- WHAT NEEDS TO BE DONE: Output, word for word, the lines of this listing that fall between the line with "yellow 1x1 round" and the line with "pink 1x2 brick [673,121,727,203]", counting both of those lines, and no others.

- EXTRACTED RECORDS:
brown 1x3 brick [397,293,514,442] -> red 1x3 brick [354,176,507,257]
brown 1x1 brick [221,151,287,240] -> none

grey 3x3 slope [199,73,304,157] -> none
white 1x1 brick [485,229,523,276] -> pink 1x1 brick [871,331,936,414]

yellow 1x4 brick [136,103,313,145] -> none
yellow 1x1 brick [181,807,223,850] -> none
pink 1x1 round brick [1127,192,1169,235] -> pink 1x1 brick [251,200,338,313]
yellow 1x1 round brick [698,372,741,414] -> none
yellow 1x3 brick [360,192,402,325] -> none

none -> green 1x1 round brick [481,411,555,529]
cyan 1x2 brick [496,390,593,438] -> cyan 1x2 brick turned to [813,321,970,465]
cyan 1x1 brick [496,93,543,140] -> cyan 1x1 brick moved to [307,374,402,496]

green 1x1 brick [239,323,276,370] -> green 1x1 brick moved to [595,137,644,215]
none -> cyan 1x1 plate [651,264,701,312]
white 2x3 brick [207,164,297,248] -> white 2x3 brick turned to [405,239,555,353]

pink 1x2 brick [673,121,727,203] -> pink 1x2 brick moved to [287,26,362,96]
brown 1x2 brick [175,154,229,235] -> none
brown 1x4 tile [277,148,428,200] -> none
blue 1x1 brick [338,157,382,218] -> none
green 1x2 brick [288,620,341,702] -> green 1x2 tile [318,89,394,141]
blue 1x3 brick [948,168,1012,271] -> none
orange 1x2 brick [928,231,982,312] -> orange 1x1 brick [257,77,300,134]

- PROBLEM SOLUTION:
yellow 1x1 round brick [698,372,741,414] -> none
yellow 1x3 brick [360,192,402,325] -> none

none -> green 1x1 round brick [481,411,555,529]
cyan 1x2 brick [496,390,593,438] -> cyan 1x2 brick turned to [813,321,970,465]
cyan 1x1 brick [496,93,543,140] -> cyan 1x1 brick moved to [307,374,402,496]

green 1x1 brick [239,323,276,370] -> green 1x1 brick moved to [595,137,644,215]
none -> cyan 1x1 plate [651,264,701,312]
white 2x3 brick [207,164,297,248] -> white 2x3 brick turned to [405,239,555,353]

pink 1x2 brick [673,121,727,203] -> pink 1x2 brick moved to [287,26,362,96]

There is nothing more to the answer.